What is being asked ->
What you write must match the records exactly, except for the images, which are left out.

══════

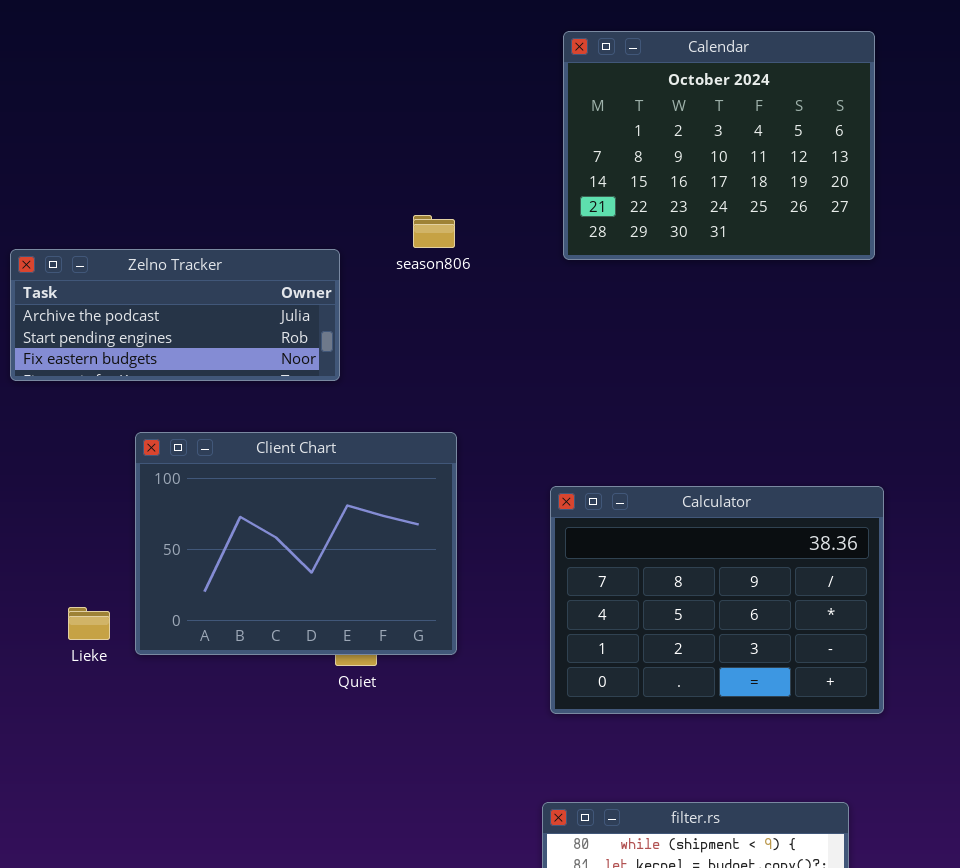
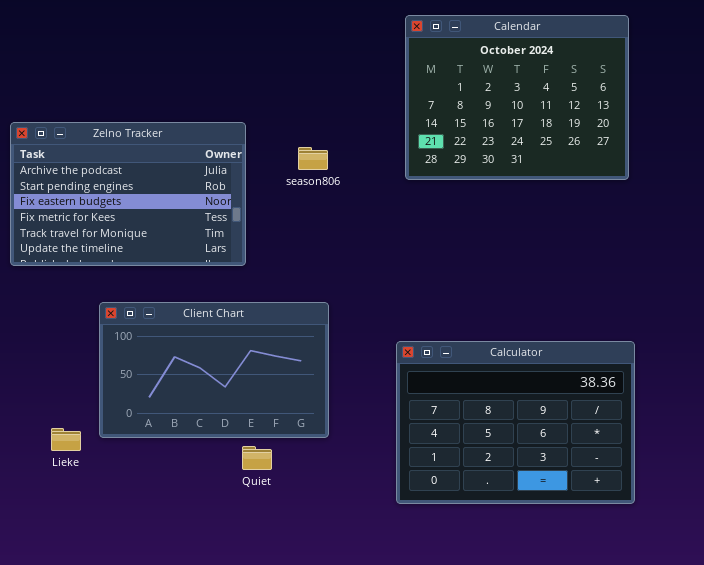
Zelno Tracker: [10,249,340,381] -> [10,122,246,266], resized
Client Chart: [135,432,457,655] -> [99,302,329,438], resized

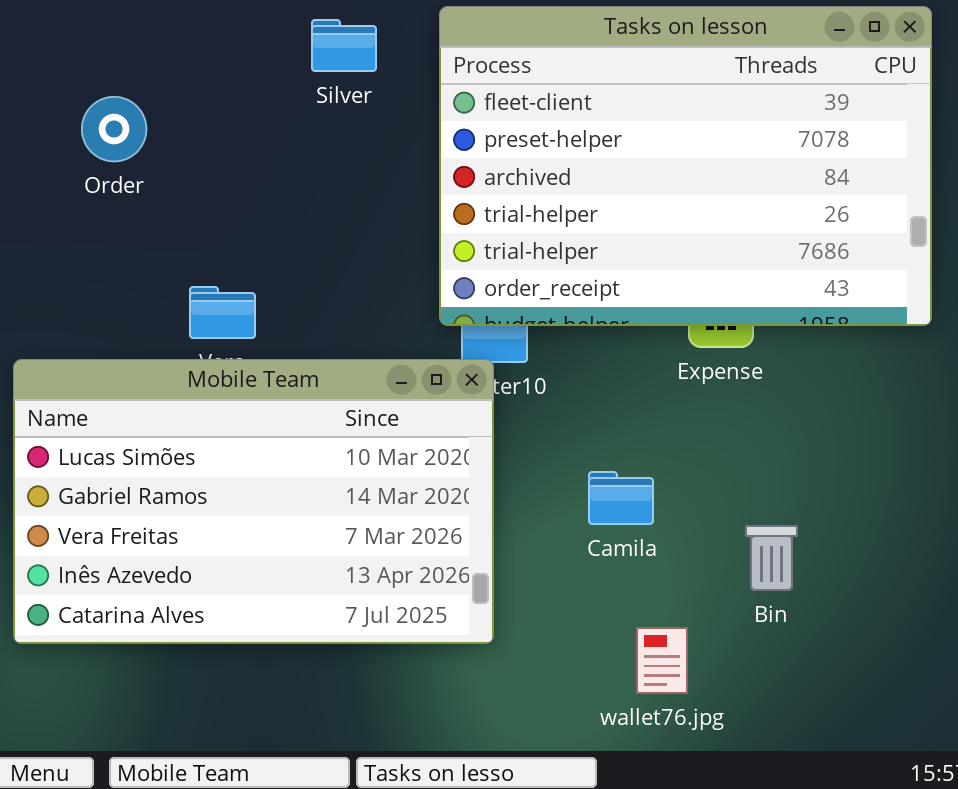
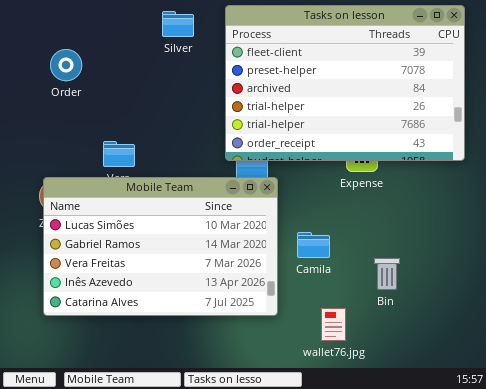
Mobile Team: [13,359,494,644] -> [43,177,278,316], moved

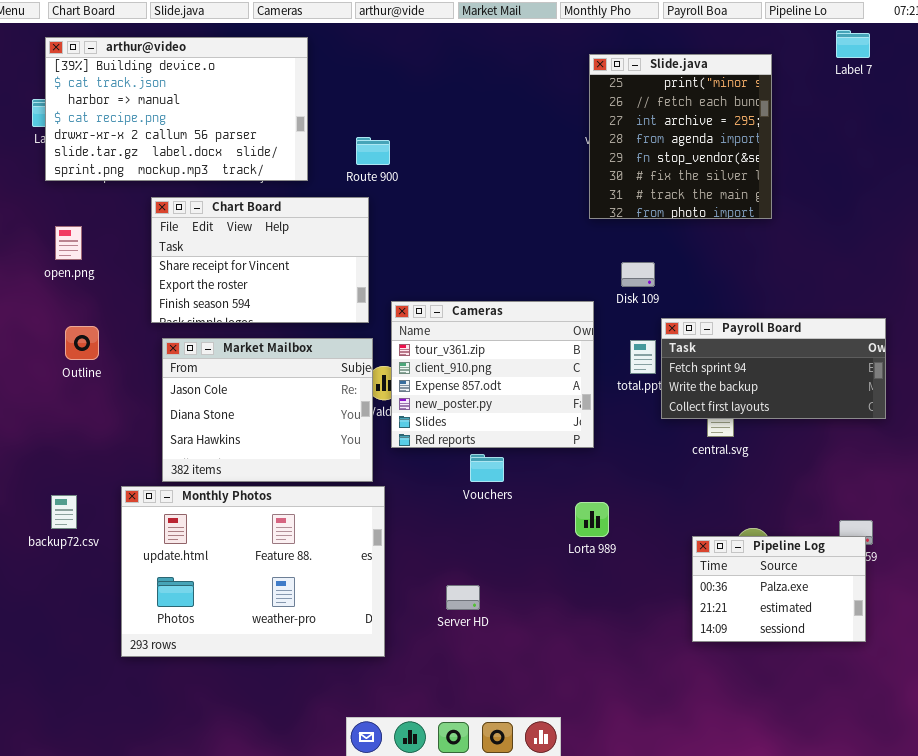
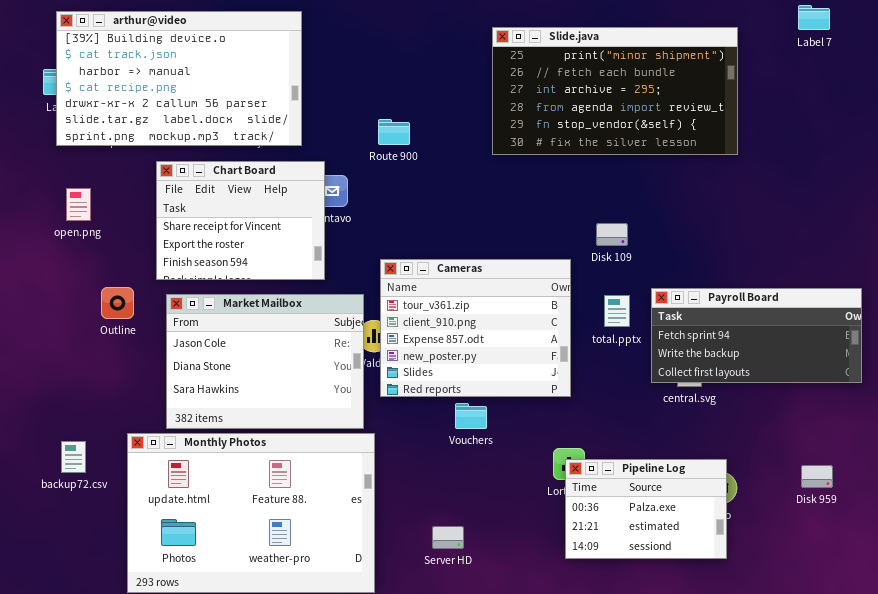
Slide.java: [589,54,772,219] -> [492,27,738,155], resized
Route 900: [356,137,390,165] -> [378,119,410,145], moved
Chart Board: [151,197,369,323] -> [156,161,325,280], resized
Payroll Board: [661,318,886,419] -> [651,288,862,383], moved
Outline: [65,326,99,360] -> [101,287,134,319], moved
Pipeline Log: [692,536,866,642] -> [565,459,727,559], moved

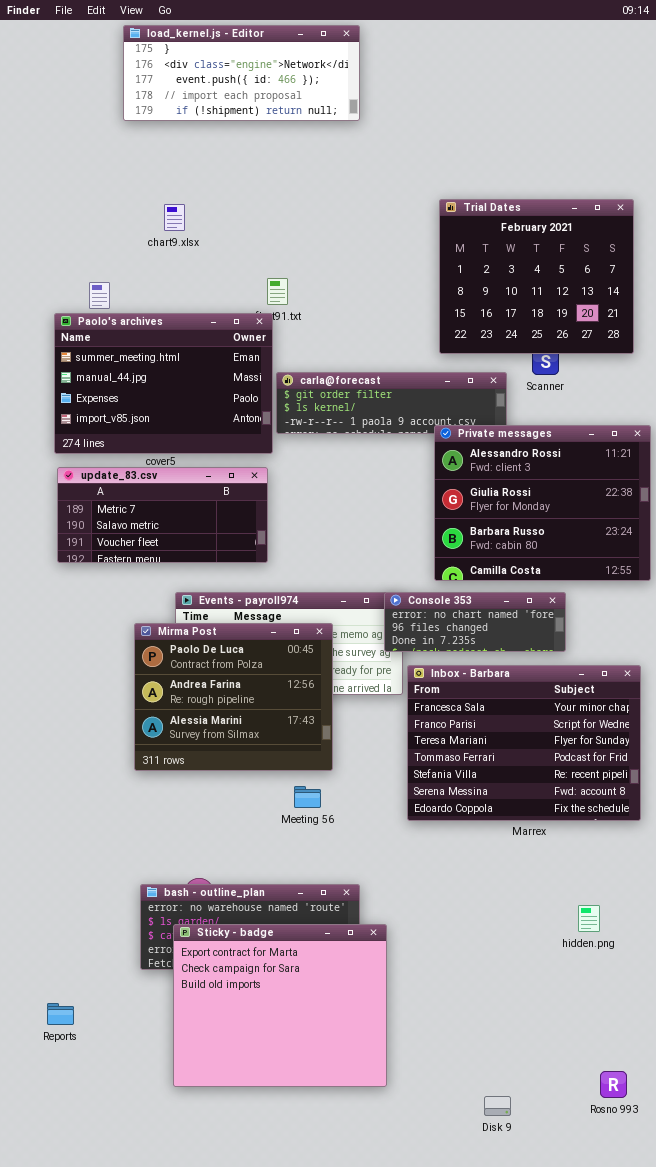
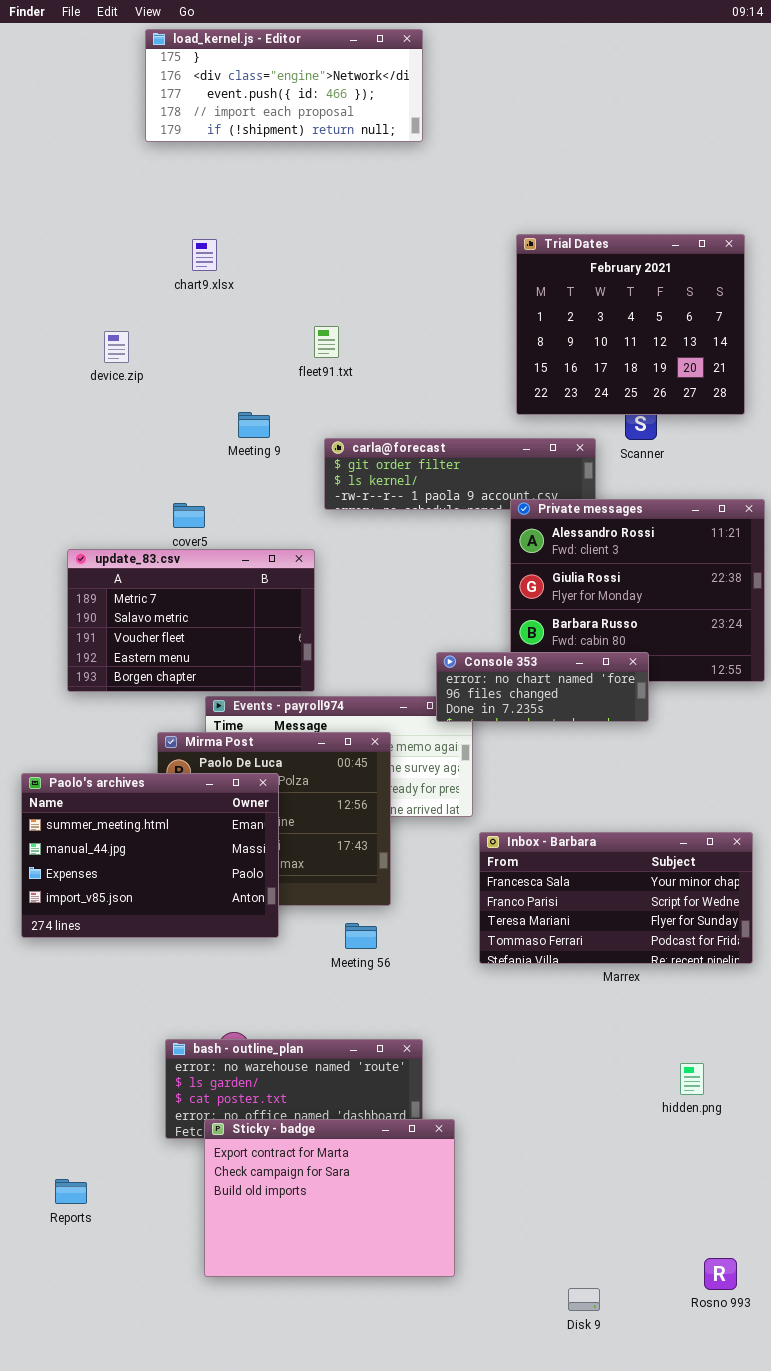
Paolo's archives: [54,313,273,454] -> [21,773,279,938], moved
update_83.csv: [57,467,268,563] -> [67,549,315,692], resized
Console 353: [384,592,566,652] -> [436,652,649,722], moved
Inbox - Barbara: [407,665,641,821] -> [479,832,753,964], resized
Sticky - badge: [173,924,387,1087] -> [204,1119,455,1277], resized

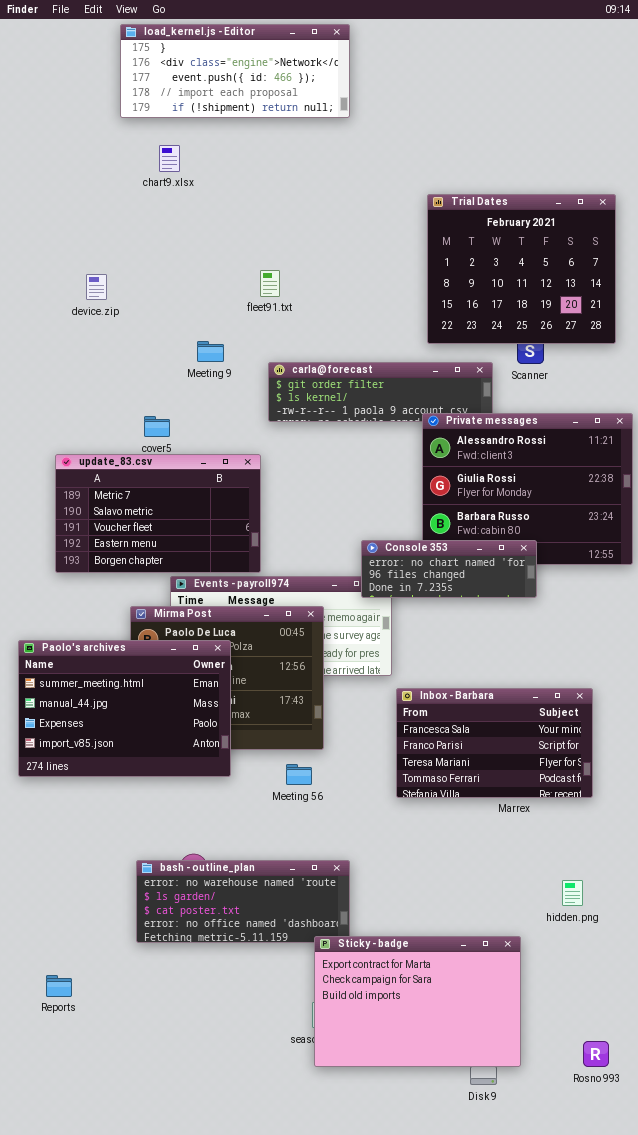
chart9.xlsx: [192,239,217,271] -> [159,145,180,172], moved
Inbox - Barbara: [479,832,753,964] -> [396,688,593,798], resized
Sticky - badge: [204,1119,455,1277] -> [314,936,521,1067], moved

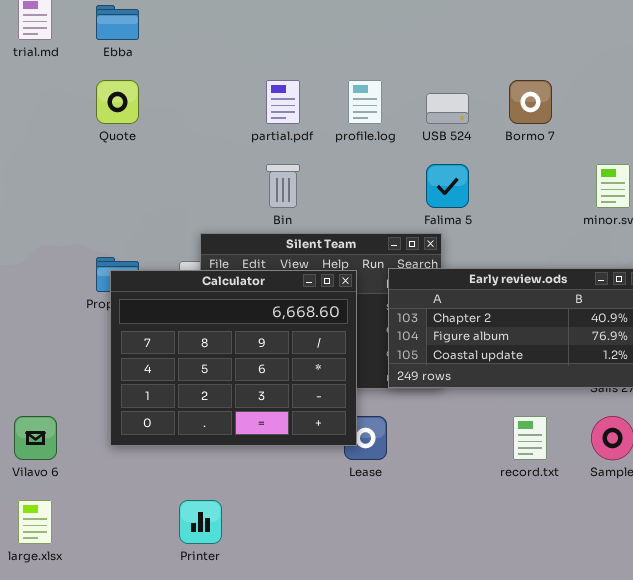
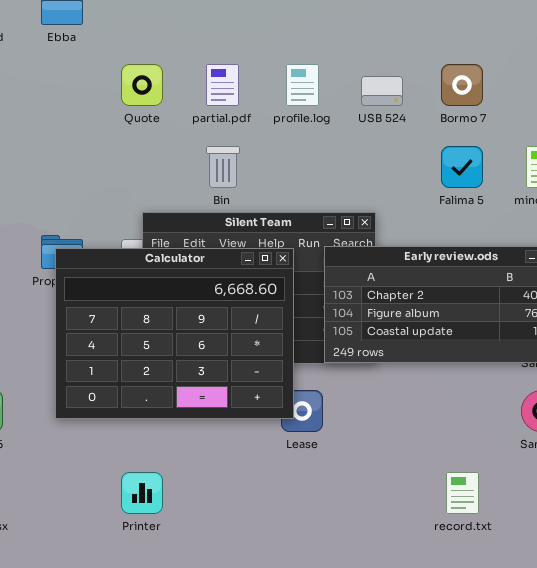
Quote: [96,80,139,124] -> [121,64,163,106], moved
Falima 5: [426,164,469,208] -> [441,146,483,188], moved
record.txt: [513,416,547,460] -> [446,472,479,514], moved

══════

Response ->
Zelno Tracker: [10,249,340,381] -> [10,122,246,266], resized
Client Chart: [135,432,457,655] -> [99,302,329,438], resized

Mobile Team: [13,359,494,644] -> [43,177,278,316], moved

Slide.java: [589,54,772,219] -> [492,27,738,155], resized
Route 900: [356,137,390,165] -> [378,119,410,145], moved
Chart Board: [151,197,369,323] -> [156,161,325,280], resized
Payroll Board: [661,318,886,419] -> [651,288,862,383], moved
Outline: [65,326,99,360] -> [101,287,134,319], moved
Pipeline Log: [692,536,866,642] -> [565,459,727,559], moved

Paolo's archives: [54,313,273,454] -> [21,773,279,938], moved
update_83.csv: [57,467,268,563] -> [67,549,315,692], resized
Console 353: [384,592,566,652] -> [436,652,649,722], moved
Inbox - Barbara: [407,665,641,821] -> [479,832,753,964], resized
Sticky - badge: [173,924,387,1087] -> [204,1119,455,1277], resized

chart9.xlsx: [192,239,217,271] -> [159,145,180,172], moved
Inbox - Barbara: [479,832,753,964] -> [396,688,593,798], resized
Sticky - badge: [204,1119,455,1277] -> [314,936,521,1067], moved

Quote: [96,80,139,124] -> [121,64,163,106], moved
Falima 5: [426,164,469,208] -> [441,146,483,188], moved
record.txt: [513,416,547,460] -> [446,472,479,514], moved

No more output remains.